§ **REQUIREMENT**
Give back exactly the first lines of the entries below, through the line with "- move: glasses/orange".

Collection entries
--- START ---
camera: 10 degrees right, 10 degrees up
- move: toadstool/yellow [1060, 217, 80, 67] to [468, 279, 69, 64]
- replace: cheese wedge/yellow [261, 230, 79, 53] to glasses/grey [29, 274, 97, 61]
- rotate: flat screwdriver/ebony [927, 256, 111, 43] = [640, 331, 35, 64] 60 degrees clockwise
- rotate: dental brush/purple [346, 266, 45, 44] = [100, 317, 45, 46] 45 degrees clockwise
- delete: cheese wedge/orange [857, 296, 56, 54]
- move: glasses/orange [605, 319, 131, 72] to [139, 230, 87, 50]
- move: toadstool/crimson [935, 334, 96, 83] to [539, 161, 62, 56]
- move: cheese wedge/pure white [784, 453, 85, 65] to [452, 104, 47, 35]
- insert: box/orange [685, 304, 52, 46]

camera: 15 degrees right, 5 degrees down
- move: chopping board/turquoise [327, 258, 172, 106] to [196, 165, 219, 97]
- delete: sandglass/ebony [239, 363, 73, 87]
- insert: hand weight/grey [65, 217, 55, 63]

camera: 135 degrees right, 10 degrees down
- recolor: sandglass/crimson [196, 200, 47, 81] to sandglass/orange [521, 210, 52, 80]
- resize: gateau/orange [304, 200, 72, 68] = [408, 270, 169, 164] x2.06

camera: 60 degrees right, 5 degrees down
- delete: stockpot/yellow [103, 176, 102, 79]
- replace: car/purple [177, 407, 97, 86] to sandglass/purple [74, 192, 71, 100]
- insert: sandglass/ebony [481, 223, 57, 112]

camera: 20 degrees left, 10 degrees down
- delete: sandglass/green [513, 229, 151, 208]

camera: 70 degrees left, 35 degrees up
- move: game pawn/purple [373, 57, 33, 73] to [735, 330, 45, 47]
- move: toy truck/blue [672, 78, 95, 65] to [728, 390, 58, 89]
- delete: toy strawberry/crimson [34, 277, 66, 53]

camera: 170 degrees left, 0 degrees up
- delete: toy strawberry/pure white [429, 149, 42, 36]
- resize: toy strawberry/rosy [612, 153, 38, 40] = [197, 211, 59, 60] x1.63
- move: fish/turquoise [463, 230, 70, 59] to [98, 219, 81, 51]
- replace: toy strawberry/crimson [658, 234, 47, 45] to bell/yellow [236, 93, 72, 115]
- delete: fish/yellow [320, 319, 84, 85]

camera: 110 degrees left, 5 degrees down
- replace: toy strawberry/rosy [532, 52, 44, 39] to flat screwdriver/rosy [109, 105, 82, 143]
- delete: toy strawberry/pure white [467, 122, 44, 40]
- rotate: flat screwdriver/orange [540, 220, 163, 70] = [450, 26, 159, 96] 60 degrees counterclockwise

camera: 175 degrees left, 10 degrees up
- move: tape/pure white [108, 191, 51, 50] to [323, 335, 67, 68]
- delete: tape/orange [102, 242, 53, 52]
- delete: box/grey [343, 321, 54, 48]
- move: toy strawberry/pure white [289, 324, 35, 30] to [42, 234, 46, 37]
--- END ---
§ **YOUR SOLUTION**
camera: 10 degrees right, 10 degrees up
- move: toadstool/yellow [1060, 217, 80, 67] to [468, 279, 69, 64]
- replace: cheese wedge/yellow [261, 230, 79, 53] to glasses/grey [29, 274, 97, 61]
- rotate: flat screwdriver/ebony [927, 256, 111, 43] = [640, 331, 35, 64] 60 degrees clockwise
- rotate: dental brush/purple [346, 266, 45, 44] = [100, 317, 45, 46] 45 degrees clockwise
- delete: cheese wedge/orange [857, 296, 56, 54]
- move: glasses/orange [605, 319, 131, 72] to [139, 230, 87, 50]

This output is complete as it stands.